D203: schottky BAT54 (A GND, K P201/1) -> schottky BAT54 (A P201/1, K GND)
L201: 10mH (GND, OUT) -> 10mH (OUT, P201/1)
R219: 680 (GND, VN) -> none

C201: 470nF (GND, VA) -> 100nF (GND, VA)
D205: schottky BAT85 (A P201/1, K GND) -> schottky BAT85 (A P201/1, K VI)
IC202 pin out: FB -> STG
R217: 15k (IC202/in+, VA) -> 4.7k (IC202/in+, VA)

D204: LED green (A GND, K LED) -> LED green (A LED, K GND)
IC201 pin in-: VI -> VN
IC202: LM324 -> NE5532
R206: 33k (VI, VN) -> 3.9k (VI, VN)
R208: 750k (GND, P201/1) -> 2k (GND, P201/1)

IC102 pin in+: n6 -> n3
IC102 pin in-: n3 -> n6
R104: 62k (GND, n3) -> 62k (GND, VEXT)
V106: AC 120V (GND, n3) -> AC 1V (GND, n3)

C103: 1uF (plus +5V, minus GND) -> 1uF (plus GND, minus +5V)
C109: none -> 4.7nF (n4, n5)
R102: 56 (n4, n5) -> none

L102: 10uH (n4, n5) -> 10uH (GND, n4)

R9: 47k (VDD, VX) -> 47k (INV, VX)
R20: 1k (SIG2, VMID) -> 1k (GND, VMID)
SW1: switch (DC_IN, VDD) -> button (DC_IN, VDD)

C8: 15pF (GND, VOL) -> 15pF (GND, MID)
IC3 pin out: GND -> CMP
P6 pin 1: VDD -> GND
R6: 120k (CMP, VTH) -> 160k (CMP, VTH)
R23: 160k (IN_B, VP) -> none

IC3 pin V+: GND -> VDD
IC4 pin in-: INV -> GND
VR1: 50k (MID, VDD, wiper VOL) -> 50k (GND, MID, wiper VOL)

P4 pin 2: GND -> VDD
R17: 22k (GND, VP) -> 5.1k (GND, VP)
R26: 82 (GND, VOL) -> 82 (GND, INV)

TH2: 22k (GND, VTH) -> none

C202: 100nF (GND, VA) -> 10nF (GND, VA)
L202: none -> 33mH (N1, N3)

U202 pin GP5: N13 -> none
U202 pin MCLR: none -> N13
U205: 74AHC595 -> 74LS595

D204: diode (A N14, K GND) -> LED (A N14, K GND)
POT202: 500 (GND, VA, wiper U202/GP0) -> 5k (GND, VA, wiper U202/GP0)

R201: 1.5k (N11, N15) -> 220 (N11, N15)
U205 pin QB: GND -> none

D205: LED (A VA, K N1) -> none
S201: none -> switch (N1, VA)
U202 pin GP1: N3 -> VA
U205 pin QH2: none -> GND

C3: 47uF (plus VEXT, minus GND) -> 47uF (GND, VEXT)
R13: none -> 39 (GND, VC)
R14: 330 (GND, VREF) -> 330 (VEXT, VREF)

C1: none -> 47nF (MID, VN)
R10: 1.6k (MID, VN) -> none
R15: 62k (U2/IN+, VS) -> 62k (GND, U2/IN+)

....

→ **What needs to be done**: Copy exactly the line containing "D204: diode (A" and each line after it through the end of the records above.

→ **Task output**:
D204: diode (A N14, K GND) -> LED (A N14, K GND)
POT202: 500 (GND, VA, wiper U202/GP0) -> 5k (GND, VA, wiper U202/GP0)

R201: 1.5k (N11, N15) -> 220 (N11, N15)
U205 pin QB: GND -> none

D205: LED (A VA, K N1) -> none
S201: none -> switch (N1, VA)
U202 pin GP1: N3 -> VA
U205 pin QH2: none -> GND

C3: 47uF (plus VEXT, minus GND) -> 47uF (GND, VEXT)
R13: none -> 39 (GND, VC)
R14: 330 (GND, VREF) -> 330 (VEXT, VREF)

C1: none -> 47nF (MID, VN)
R10: 1.6k (MID, VN) -> none
R15: 62k (U2/IN+, VS) -> 62k (GND, U2/IN+)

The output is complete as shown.